Assigned task:
When you find the line with "The Kamera [rosa]" among the records below, reproduce it and each line after it exactly, ending with the line with "The Radiergummi [grün]".

Entries supplied START

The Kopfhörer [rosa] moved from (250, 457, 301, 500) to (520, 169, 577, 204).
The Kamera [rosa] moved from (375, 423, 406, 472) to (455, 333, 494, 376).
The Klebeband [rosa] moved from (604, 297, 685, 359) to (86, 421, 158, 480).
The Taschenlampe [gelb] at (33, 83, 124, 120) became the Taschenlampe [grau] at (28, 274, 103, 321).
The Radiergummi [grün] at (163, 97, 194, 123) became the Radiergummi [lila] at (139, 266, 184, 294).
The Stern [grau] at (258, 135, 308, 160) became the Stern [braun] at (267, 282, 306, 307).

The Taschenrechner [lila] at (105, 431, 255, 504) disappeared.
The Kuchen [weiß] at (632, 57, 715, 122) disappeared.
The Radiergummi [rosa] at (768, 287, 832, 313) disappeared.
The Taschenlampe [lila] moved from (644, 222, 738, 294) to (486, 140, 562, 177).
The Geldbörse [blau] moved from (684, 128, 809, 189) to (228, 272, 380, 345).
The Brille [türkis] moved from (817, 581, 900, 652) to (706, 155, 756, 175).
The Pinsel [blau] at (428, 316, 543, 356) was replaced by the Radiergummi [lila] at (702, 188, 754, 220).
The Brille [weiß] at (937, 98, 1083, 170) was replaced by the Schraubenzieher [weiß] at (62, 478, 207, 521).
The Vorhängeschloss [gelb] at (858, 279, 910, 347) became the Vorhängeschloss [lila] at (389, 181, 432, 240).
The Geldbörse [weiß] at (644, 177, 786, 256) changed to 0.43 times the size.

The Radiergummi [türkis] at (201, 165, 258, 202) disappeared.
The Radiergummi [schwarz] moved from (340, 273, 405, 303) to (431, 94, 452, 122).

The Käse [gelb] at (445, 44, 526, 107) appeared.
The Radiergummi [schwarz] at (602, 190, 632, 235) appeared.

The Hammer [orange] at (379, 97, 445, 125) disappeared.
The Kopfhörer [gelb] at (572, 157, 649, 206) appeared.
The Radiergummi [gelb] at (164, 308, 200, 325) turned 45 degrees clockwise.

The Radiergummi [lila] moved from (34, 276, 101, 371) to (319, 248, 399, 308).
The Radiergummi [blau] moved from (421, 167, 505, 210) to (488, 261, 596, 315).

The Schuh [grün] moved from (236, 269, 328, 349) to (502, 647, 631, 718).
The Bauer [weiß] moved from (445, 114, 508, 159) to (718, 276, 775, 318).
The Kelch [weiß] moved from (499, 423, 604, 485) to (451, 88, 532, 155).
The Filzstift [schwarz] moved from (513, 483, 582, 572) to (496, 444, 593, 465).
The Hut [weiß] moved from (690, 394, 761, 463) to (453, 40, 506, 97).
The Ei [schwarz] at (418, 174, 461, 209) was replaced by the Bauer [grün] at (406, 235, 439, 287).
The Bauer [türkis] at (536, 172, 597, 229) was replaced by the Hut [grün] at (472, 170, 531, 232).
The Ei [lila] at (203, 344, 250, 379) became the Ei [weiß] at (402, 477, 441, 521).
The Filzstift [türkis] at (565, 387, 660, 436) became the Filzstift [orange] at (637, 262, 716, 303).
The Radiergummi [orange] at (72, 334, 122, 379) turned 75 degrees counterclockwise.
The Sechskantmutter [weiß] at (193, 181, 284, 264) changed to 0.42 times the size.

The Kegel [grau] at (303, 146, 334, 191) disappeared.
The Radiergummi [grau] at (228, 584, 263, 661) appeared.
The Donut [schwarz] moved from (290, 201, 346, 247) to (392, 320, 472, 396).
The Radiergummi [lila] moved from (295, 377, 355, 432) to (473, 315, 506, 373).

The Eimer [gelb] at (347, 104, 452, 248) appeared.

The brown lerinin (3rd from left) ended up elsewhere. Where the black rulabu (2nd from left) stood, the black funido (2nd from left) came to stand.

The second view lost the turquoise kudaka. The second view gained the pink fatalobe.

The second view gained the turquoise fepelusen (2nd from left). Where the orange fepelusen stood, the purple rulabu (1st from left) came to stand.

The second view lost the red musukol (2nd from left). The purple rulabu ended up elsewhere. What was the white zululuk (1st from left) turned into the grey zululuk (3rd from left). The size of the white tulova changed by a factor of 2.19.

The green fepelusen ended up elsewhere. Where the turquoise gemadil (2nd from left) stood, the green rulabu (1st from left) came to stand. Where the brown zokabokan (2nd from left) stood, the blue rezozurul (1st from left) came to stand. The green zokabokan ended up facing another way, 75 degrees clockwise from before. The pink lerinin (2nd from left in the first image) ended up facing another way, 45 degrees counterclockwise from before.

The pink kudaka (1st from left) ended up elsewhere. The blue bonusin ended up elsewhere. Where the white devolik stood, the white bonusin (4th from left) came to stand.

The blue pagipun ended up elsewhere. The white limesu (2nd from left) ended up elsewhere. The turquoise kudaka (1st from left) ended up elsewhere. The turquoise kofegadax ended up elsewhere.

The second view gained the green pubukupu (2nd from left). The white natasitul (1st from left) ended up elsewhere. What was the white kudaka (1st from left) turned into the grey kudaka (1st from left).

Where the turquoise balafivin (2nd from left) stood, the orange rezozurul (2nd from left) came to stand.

Entries supplied END

Answer space:
The Kamera [rosa] moved from (375, 423, 406, 472) to (455, 333, 494, 376).
The Klebeband [rosa] moved from (604, 297, 685, 359) to (86, 421, 158, 480).
The Taschenlampe [gelb] at (33, 83, 124, 120) became the Taschenlampe [grau] at (28, 274, 103, 321).
The Radiergummi [grün] at (163, 97, 194, 123) became the Radiergummi [lila] at (139, 266, 184, 294).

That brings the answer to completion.